» Exercise instructions
Which of the lines in the listing that follows hold "brown"? Pull each one out.

» Data excerpts
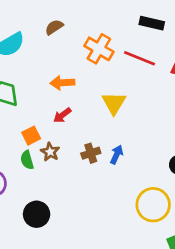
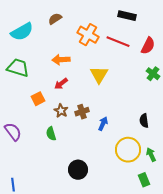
brown star: (50, 152) -> (61, 111), moved
blue arrow: (117, 155) -> (103, 124), moved
green semicircle: (27, 160) -> (51, 134), moved
black circle: (37, 214) -> (78, 170), moved

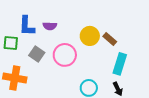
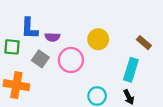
purple semicircle: (50, 26) -> (52, 37), moved
brown rectangle: (110, 39) -> (144, 43), moved

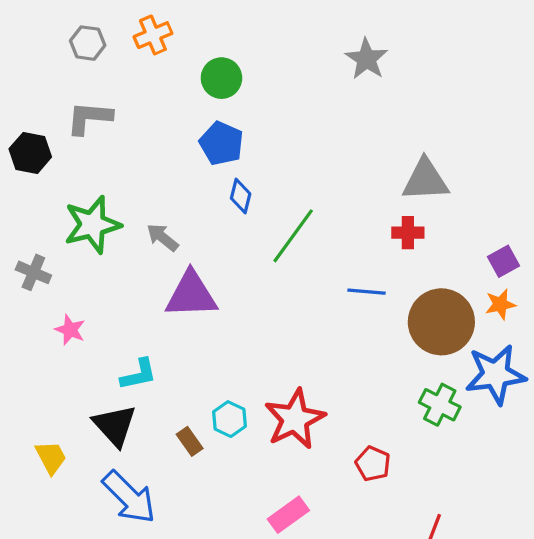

» Exercise response
brown star: (50, 152) -> (61, 111), moved
brown rectangle: (110, 39) -> (144, 43), moved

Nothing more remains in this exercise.